→ **Requirement**:
Once the line with "WhiteCar 640, 161 => WhiteCar 440, 446, move" is found in the entries below, print it and each following line exactly, stopping after the line with "camera: 105 degrees left, 10 degrees up"; print nothing else.

- - -

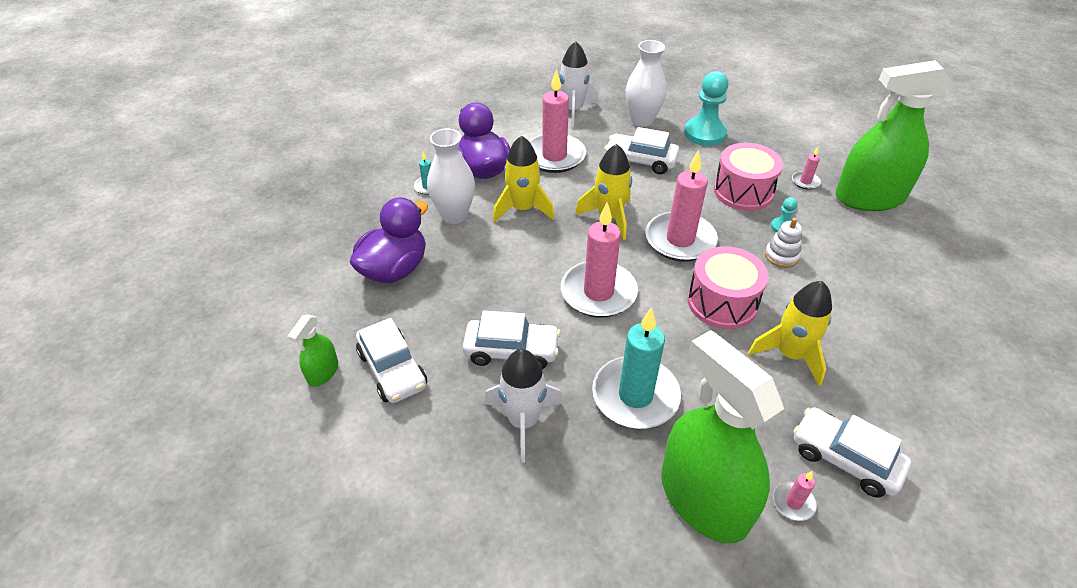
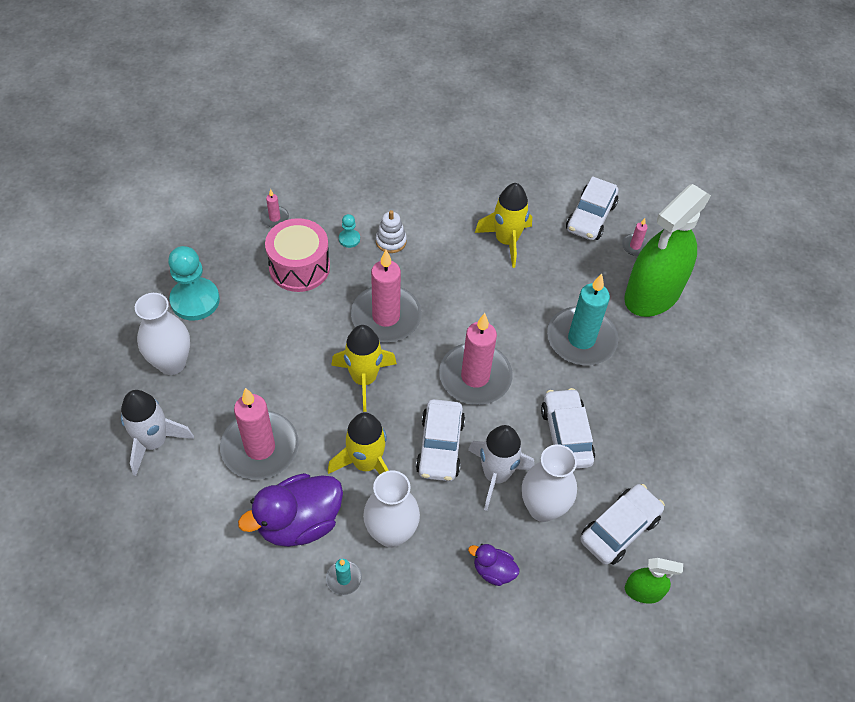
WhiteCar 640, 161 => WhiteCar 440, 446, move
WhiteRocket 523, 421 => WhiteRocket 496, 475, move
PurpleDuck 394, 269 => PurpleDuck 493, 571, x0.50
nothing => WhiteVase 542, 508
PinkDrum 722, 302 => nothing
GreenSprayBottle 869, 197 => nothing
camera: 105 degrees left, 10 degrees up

- - -

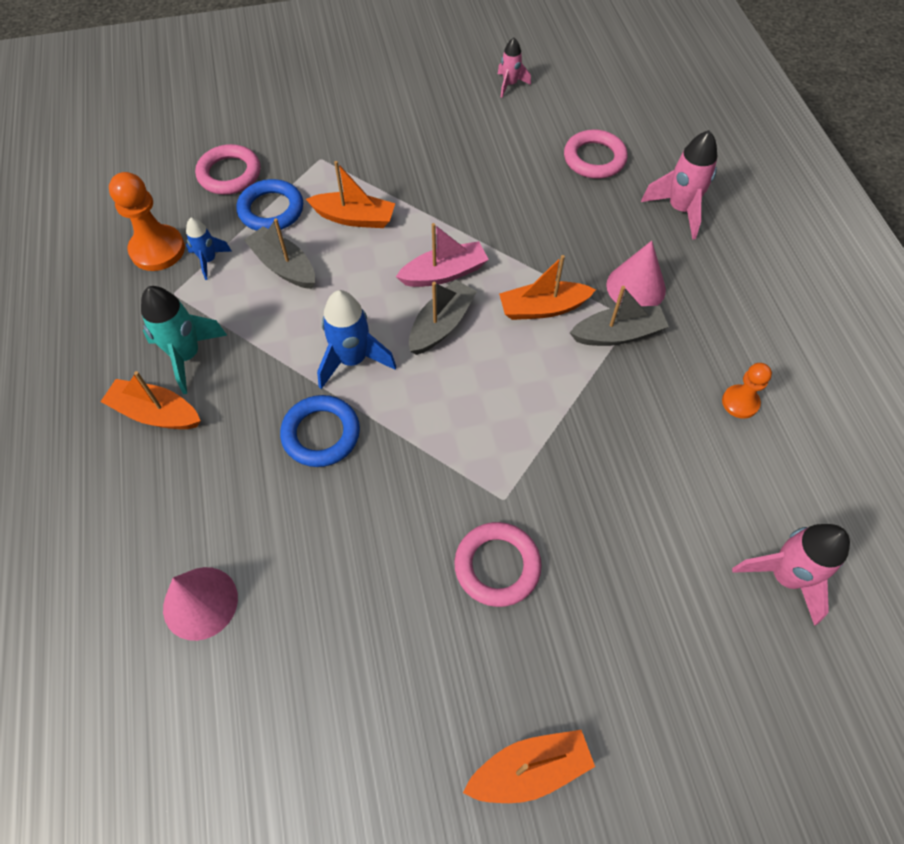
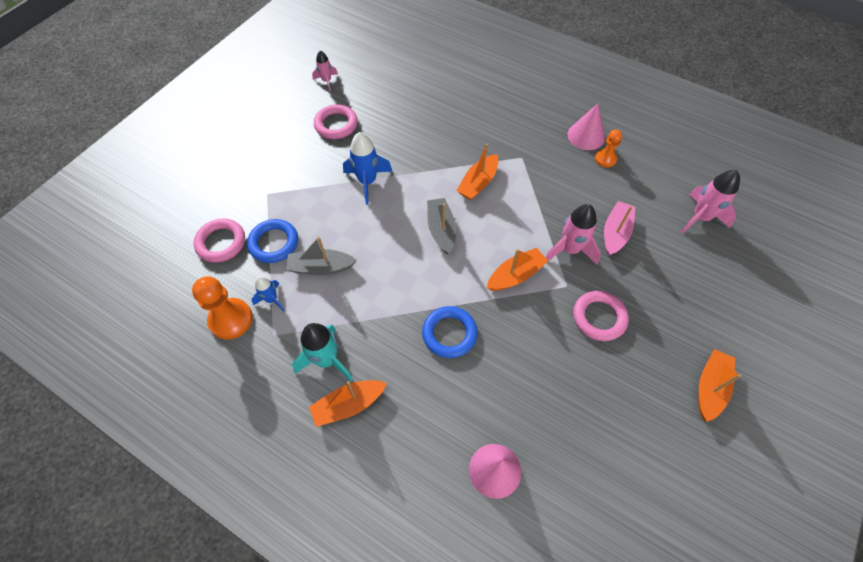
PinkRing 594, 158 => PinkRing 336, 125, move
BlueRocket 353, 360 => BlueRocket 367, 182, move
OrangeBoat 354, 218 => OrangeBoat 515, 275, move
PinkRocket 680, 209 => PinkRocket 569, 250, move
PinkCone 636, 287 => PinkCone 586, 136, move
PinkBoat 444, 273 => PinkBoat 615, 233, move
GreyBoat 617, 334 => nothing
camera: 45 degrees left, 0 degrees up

- - -

→ **Expected answer**:
WhiteCar 640, 161 => WhiteCar 440, 446, move
WhiteRocket 523, 421 => WhiteRocket 496, 475, move
PurpleDuck 394, 269 => PurpleDuck 493, 571, x0.50
nothing => WhiteVase 542, 508
PinkDrum 722, 302 => nothing
GreenSprayBottle 869, 197 => nothing
camera: 105 degrees left, 10 degrees up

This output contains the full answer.